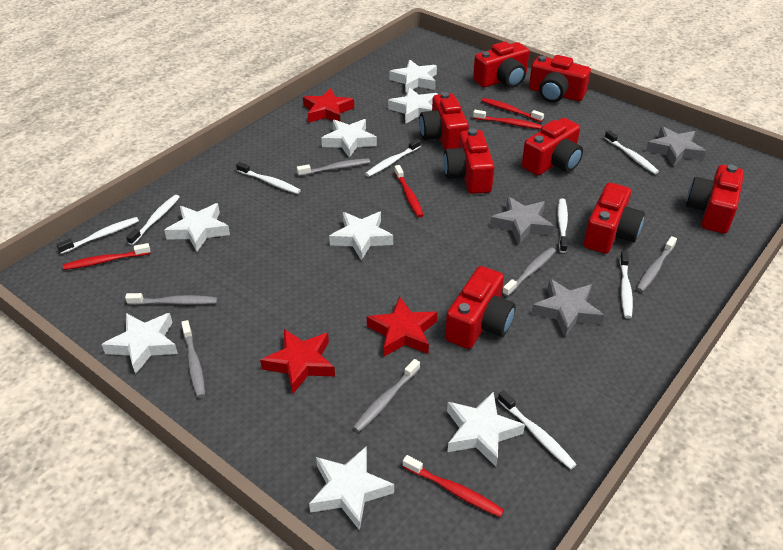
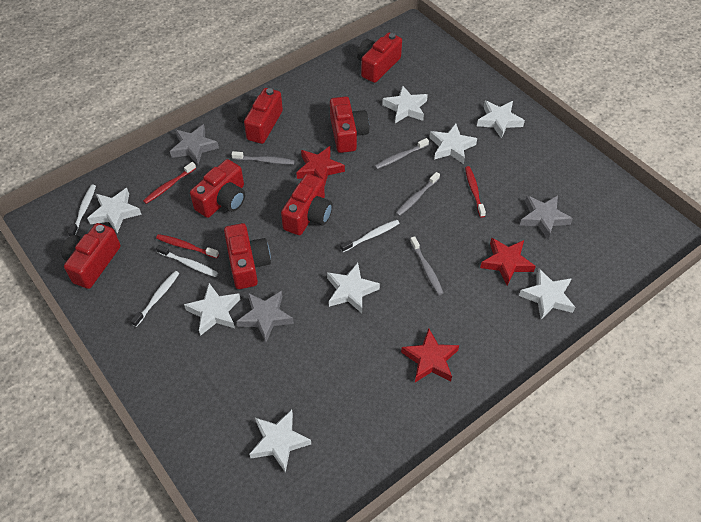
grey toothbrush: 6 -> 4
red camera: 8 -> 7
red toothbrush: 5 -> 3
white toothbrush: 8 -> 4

---

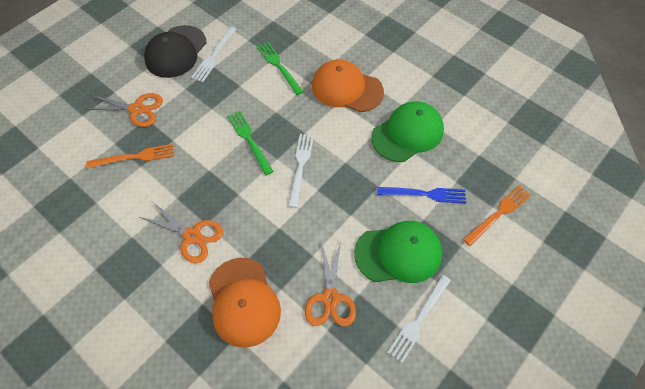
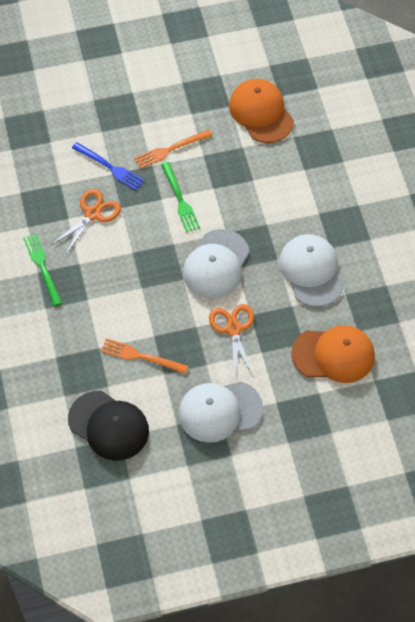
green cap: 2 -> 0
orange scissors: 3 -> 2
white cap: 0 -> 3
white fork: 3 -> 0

- Exercise description: Search the data above for the string "white" and return every line that has it.

- Task response:
white toothbrush: 8 -> 4
white cap: 0 -> 3
white fork: 3 -> 0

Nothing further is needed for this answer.